PROBLEM DESCRIPTION: Starting from the line with "brown line: (59, 21) -> (12, 17), moved" and going up to and including the line with "orange circle: (104, 131) -> (88, 94), moved", copy the listing below exactly. Leave all images out.

"""

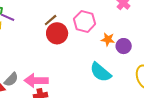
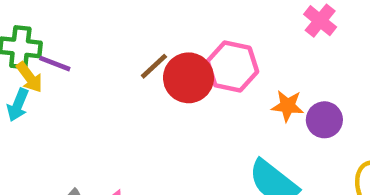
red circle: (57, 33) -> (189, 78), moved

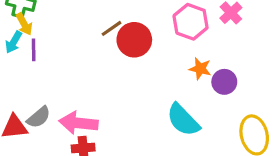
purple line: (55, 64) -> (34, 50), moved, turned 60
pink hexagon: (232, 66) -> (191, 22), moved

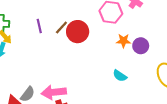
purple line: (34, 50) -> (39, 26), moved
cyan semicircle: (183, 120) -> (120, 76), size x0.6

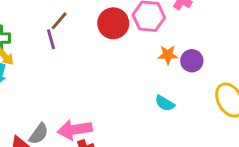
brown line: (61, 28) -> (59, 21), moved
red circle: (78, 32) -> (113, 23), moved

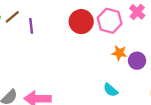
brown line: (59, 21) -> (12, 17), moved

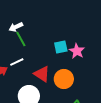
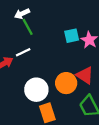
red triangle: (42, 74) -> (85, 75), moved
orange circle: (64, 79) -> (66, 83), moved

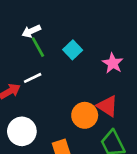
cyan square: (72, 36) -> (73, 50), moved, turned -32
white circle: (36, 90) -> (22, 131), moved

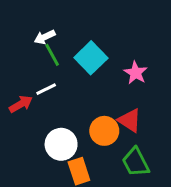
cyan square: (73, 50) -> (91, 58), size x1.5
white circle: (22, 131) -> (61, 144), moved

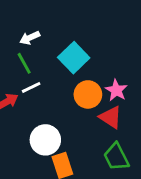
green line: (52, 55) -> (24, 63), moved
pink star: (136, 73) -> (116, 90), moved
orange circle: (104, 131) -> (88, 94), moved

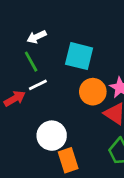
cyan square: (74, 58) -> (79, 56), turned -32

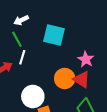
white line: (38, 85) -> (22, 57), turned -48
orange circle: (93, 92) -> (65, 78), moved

"""

SOLUTION FOR THIS PROBLEM:
brown line: (59, 21) -> (12, 17), moved

red triangle: (42, 74) -> (85, 75), moved
orange circle: (64, 79) -> (66, 83), moved

cyan square: (72, 36) -> (73, 50), moved, turned -32
white circle: (36, 90) -> (22, 131), moved

cyan square: (73, 50) -> (91, 58), size x1.5
white circle: (22, 131) -> (61, 144), moved

green line: (52, 55) -> (24, 63), moved
pink star: (136, 73) -> (116, 90), moved
orange circle: (104, 131) -> (88, 94), moved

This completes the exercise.